(Records for this task begins)
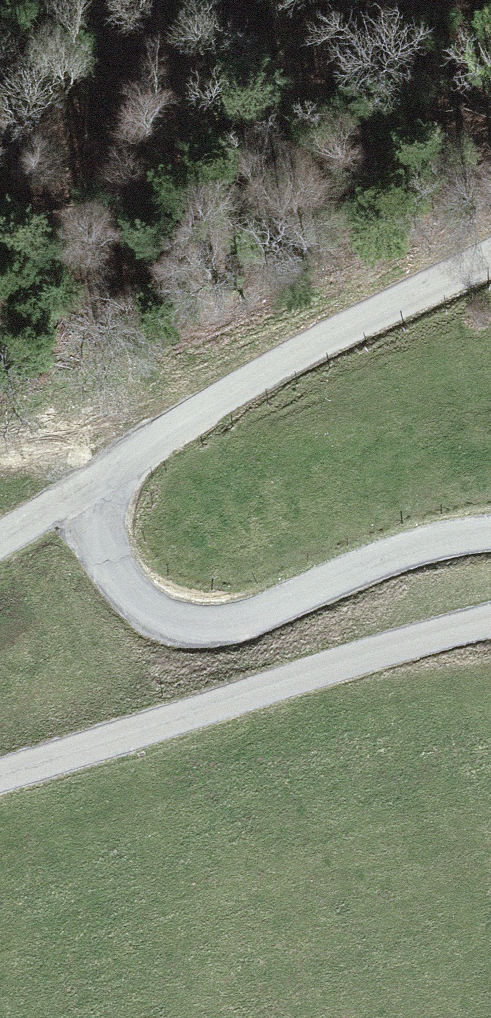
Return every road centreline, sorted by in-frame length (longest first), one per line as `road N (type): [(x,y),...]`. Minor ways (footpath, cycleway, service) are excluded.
road 1 (unclassified): [(0,775),(490,614)]
road 2 (unclassified): [(97,475),(105,535),(126,579),(144,600),(187,621),(243,619),(409,547),(490,529)]
road 3 (unclassified): [(490,252),(319,340),(97,475)]
road 4 (track): [(0,473),(130,455)]

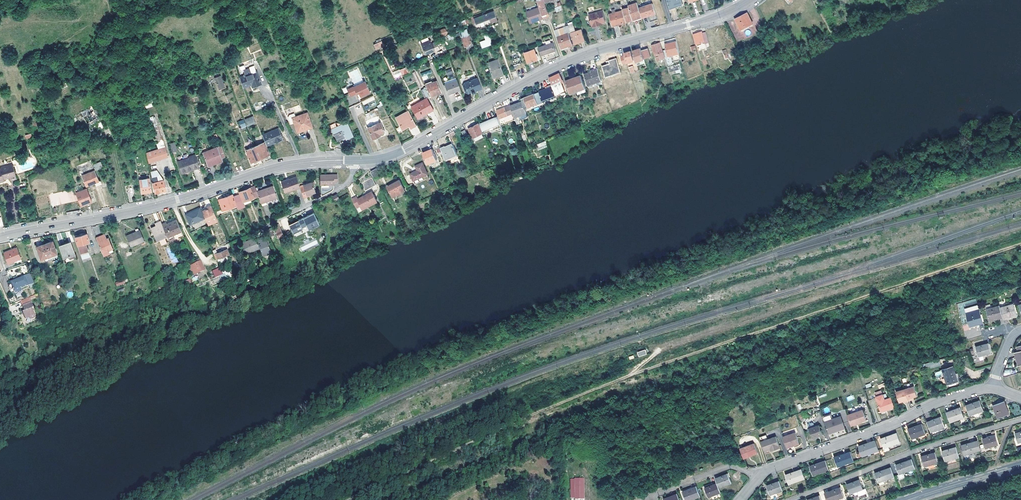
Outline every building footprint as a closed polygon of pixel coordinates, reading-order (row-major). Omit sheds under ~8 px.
[(538,2),(540,8),(543,16),(548,14),(543,0),(542,0),(538,2)] [(670,9),(684,4),(682,0),(668,0),(670,9)] [(596,3),(589,5),(591,13),(598,10),(597,5),(598,5),(597,3),(596,3)] [(633,19),(643,16),(640,8),(638,3),(629,6),(630,8),(633,19)] [(657,14),(654,4),(645,7),(648,16),(657,14)] [(643,16),(643,18),(648,16),(645,7),(640,8),(643,16)] [(527,12),(531,23),(544,19),(543,16),(540,8),(527,12)] [(624,11),(627,23),(634,21),(633,19),(630,8),(623,10),(624,11)] [(498,21),(494,9),(483,13),(474,16),(477,22),(491,17),(492,23),(498,21)] [(610,15),(613,27),(627,23),(624,11),(617,13),(616,9),(612,10),(613,14),(610,15)] [(604,11),(590,15),(592,20),(594,27),(600,25),(599,24),(603,23),(607,22),(604,11)] [(741,17),(736,20),(741,30),(753,24),(748,14),(741,17)] [(586,40),(582,30),(576,32),(575,27),(570,28),(572,32),(575,44),(586,40)] [(558,37),(563,48),(565,47),(571,45),(574,44),(570,33),(567,34),(564,28),(559,30),(560,30),(562,36),(558,37)] [(703,34),(702,32),(694,34),(697,45),(705,43),(703,34)] [(462,36),(465,45),(469,44),(471,43),(468,34),(462,36)] [(482,47),(493,44),(490,34),(485,35),(487,40),(480,42),(482,47)] [(373,44),(376,50),(384,47),(382,41),(373,44)] [(431,41),(421,45),(426,55),(430,53),(431,54),(440,50),(436,42),(432,44),(431,41)] [(680,52),(677,42),(667,45),(669,56),(675,55),(675,54),(680,52)] [(554,43),(539,47),(542,56),(550,53),(556,51),(554,43)] [(660,43),(652,45),(658,61),(666,58),(660,43)] [(634,51),(637,62),(645,59),(645,58),(642,50),(642,48),(637,50),(634,51)] [(649,48),(642,50),(645,58),(651,56),(649,48)] [(534,50),(525,54),(529,63),(538,60),(534,50)] [(631,52),(625,54),(627,63),(634,61),(631,52)] [(493,77),(504,73),(499,60),(488,63),(493,77)] [(256,72),(252,74),(250,70),(250,69),(245,71),(247,76),(246,76),(240,79),(244,88),(252,85),(253,87),(261,85),(262,84),(262,83),(259,78),(259,77),(257,73),(257,72),(256,72)] [(589,85),(602,81),(598,69),(592,71),(592,72),(585,75),(589,85)] [(394,78),(401,75),(399,70),(392,72),(394,78)] [(557,75),(550,79),(552,85),(563,80),(560,74),(557,75)] [(586,88),(582,76),(574,79),(575,81),(567,84),(571,94),(577,92),(586,88)] [(76,82),(73,79),(64,84),(61,85),(62,89),(64,92),(68,89),(67,87),(76,82)] [(476,92),(483,89),(479,79),(466,84),(464,87),(466,92),(470,94),(473,93),(473,94),(476,93),(476,92)] [(458,82),(457,80),(445,85),(448,94),(461,90),(458,82)] [(431,96),(442,92),(437,81),(426,86),(431,96)] [(366,82),(348,90),(351,97),(357,94),(359,93),(361,97),(371,93),(366,82)] [(540,92),(543,101),(556,97),(552,85),(548,86),(548,87),(547,88),(547,89),(540,92)] [(526,109),(544,102),(543,101),(540,92),(530,96),(529,95),(526,97),(526,98),(522,99),(523,102),(526,109)] [(373,96),(361,101),(362,105),(375,100),(373,96)] [(426,99),(413,107),(418,118),(433,110),(426,99)] [(526,109),(523,102),(511,106),(514,114),(515,117),(520,115),(527,113),(526,111),(526,109)] [(526,111),(544,104),(544,102),(526,109),(526,111)] [(81,113),(83,117),(93,111),(94,110),(92,106),(81,113)] [(503,117),(514,114),(511,106),(497,111),(500,119),(503,117)] [(97,118),(93,111),(83,117),(87,124),(97,118)] [(416,125),(409,111),(397,117),(403,129),(410,125),(411,128),(416,125)] [(295,117),(293,118),(294,123),(298,132),(303,130),(303,129),(312,125),(307,113),(295,117)] [(506,123),(516,119),(515,117),(514,114),(503,117),(506,123)] [(498,117),(480,124),(484,132),(485,135),(502,127),(501,124),(498,117)] [(353,134),(348,122),(332,130),(334,135),(335,134),(338,140),(339,140),(345,137),(346,136),(347,137),(353,134)] [(381,123),(369,127),(373,138),(381,136),(380,134),(384,132),(381,123)] [(479,125),(469,129),(473,138),(474,138),(482,135),(483,134),(479,125)] [(265,142),(267,146),(283,139),(278,129),(263,136),(265,142)] [(545,141),(537,144),(539,150),(547,147),(545,141)] [(270,154),(267,146),(265,142),(256,146),(260,158),(265,156),(269,154),(270,154)] [(446,145),(441,147),(446,160),(458,155),(453,143),(446,146),(446,145)] [(257,159),(260,158),(256,146),(247,150),(246,150),(251,162),(252,162),(257,159)] [(162,148),(146,153),(148,162),(164,157),(162,148)] [(210,153),(204,156),(208,166),(223,160),(218,148),(209,151),(210,153)] [(433,149),(424,153),(428,164),(438,160),(433,149)] [(195,156),(178,162),(182,174),(199,168),(195,156)] [(419,170),(422,177),(428,174),(423,163),(416,166),(419,170)] [(13,166),(6,168),(9,177),(9,178),(10,181),(16,180),(13,166)] [(6,168),(6,167),(0,169),(0,170),(0,183),(3,182),(3,180),(3,179),(8,177),(9,177),(6,168)] [(377,169),(371,172),(375,178),(380,175),(377,169)] [(100,183),(95,170),(82,176),(87,185),(95,182),(96,184),(100,183)] [(150,172),(151,177),(157,176),(159,181),(164,180),(160,175),(157,170),(150,172)] [(415,181),(422,177),(419,170),(412,174),(415,181)] [(321,175),(321,185),(334,185),(334,183),(338,183),(338,175),(335,175),(334,177),(328,177),(328,175),(321,175)] [(157,176),(151,177),(155,192),(156,192),(165,190),(166,189),(164,180),(159,181),(157,176)] [(300,187),(297,177),(290,179),(291,181),(282,184),(285,192),(300,188),(300,187)] [(152,191),(149,178),(139,180),(141,193),(152,191)] [(372,178),(362,183),(365,191),(376,185),(372,178)] [(400,181),(388,187),(394,198),(406,191),(400,181)] [(314,182),(300,187),(300,188),(304,198),(308,197),(307,196),(311,194),(316,193),(314,186),(315,185),(314,182)] [(273,186),(257,192),(259,195),(261,203),(267,201),(277,198),(273,186)] [(85,187),(74,191),(80,204),(91,200),(88,193),(87,194),(87,191),(87,190),(85,187)] [(241,194),(244,201),(256,196),(253,187),(240,192),(240,194),(241,194)] [(233,197),(236,205),(238,209),(245,206),(245,204),(244,201),(241,194),(240,194),(240,192),(238,188),(231,191),(232,194),(233,197)] [(51,206),(72,202),(70,191),(49,194),(51,206)] [(373,193),(368,195),(373,204),(377,202),(373,193)] [(223,210),(236,205),(233,197),(232,194),(219,199),(223,210)] [(373,204),(368,195),(365,197),(365,198),(360,200),(358,198),(353,200),(357,208),(362,205),(363,209),(373,204)] [(209,199),(204,201),(206,204),(205,206),(205,207),(206,209),(203,211),(208,223),(213,221),(214,222),(218,220),(209,199)] [(200,208),(186,215),(190,224),(204,218),(200,208)] [(300,219),(304,226),(307,225),(309,229),(319,224),(314,212),(300,219)] [(300,219),(289,224),(292,232),(293,233),(303,228),(302,227),(304,226),(300,219)] [(183,237),(183,236),(176,220),(168,224),(167,222),(163,224),(168,236),(169,238),(172,244),(180,241),(179,239),(183,237)] [(163,224),(162,221),(156,223),(157,226),(152,228),(158,240),(168,236),(163,224)] [(275,231),(278,238),(283,236),(281,229),(279,230),(277,225),(274,227),(276,231),(275,231)] [(127,235),(131,246),(144,240),(140,230),(127,235)] [(89,241),(87,233),(85,234),(76,237),(78,244),(79,244),(83,259),(90,257),(86,242),(89,241)] [(104,234),(96,237),(102,252),(108,249),(110,249),(106,239),(104,234)] [(256,238),(242,244),(246,254),(259,248),(263,246),(260,240),(257,241),(256,238)] [(46,256),(57,252),(53,241),(37,246),(41,258),(46,256)] [(64,257),(75,253),(70,242),(60,246),(64,257)] [(21,257),(17,247),(11,250),(13,255),(14,260),(20,258),(21,257)] [(173,247),(167,248),(171,263),(177,262),(173,247)] [(227,249),(215,255),(217,259),(220,258),(227,255),(226,254),(229,253),(227,249)] [(8,263),(14,260),(13,255),(11,250),(4,252),(8,263)] [(201,261),(194,265),(196,270),(203,267),(201,261)] [(214,277),(222,274),(220,267),(212,270),(214,277)] [(31,274),(24,276),(28,285),(34,283),(31,274)] [(28,285),(24,276),(18,279),(15,280),(11,282),(14,290),(21,287),(21,288),(28,285)] [(34,309),(31,303),(23,306),(25,311),(23,312),(26,319),(28,318),(30,319),(35,317),(32,309),(34,309)] [(1001,307),(1004,317),(1011,315),(1012,317),(1018,315),(1014,303),(1001,307)] [(991,321),(1004,317),(1001,307),(1000,305),(987,309),(991,321)] [(983,321),(981,311),(968,315),(971,327),(977,325),(976,323),(983,321)] [(992,353),(989,343),(976,347),(979,357),(992,353)] [(954,367),(944,370),(947,384),(958,382),(954,367)] [(915,387),(906,390),(910,401),(914,400),(913,399),(915,398),(918,397),(915,387)] [(907,403),(910,402),(910,401),(906,390),(897,393),(901,404),(906,402),(907,403)] [(882,411),(896,406),(892,397),(885,400),(883,395),(876,397),(882,411)] [(966,406),(970,416),(984,411),(980,401),(966,406)] [(1010,414),(1008,408),(1006,409),(1003,401),(993,405),(998,418),(1010,414)] [(961,408),(947,412),(948,415),(950,423),(964,418),(961,408)] [(861,409),(847,414),(851,424),(858,421),(859,423),(865,420),(861,409)] [(822,417),(825,423),(840,417),(840,415),(831,418),(830,414),(822,417)] [(844,428),(840,417),(825,423),(829,434),(844,428)] [(928,422),(932,432),(946,427),(942,417),(928,422)] [(808,424),(813,438),(823,435),(819,425),(815,426),(814,423),(812,422),(808,424)] [(909,429),(912,439),(926,434),(923,424),(909,429)] [(783,437),(787,448),(800,443),(795,432),(783,437)] [(881,439),(884,449),(900,443),(897,434),(881,439)] [(983,439),(986,448),(999,444),(996,435),(983,439)] [(768,440),(761,442),(765,451),(770,449),(772,448),(773,451),(780,448),(779,446),(780,446),(776,437),(768,440)] [(878,451),(875,441),(859,447),(862,457),(878,451)] [(964,455),(981,451),(978,441),(961,446),(964,455)] [(755,444),(741,449),(743,455),(744,458),(758,453),(755,444)] [(959,458),(956,447),(942,451),(945,462),(959,458)] [(838,467),(854,461),(850,452),(834,458),(838,467)] [(925,467),(938,463),(935,453),(921,457),(925,467)] [(829,470),(826,460),(810,466),(813,476),(829,470)] [(899,475),(915,470),(912,460),(896,466),(899,475)] [(879,483),(894,478),(891,468),(875,474),(879,483)] [(789,484),(805,479),(802,469),(786,475),(789,484)] [(718,484),(720,488),(732,483),(729,474),(716,479),(718,484)] [(575,479),(575,499),(584,499),(584,479),(575,479)] [(847,485),(851,495),(863,490),(860,480),(847,485)] [(783,490),(779,481),(766,485),(770,495),(783,490)] [(709,498),(721,493),(720,488),(718,484),(705,488),(709,498)] [(697,486),(683,492),(687,499),(693,499),(701,497),(697,486)] [(825,494),(827,499),(838,499),(845,497),(841,488),(825,494)]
(Records for this task ends)
## Action item
Find the string "road" in the entries above and return each line that holds it.

## Task answer
Return every road centreline, sorted by in-frame length (longest first), one per line as `road N (type): [(x,y),...]`. Minor ways (footpath, cycleway, service) are excluded.
road 1 (unclassified): [(0,775),(490,614)]
road 2 (unclassified): [(97,475),(105,535),(126,579),(144,600),(187,621),(243,619),(409,547),(490,529)]
road 3 (unclassified): [(490,252),(319,340),(97,475)]
road 4 (track): [(0,473),(130,455)]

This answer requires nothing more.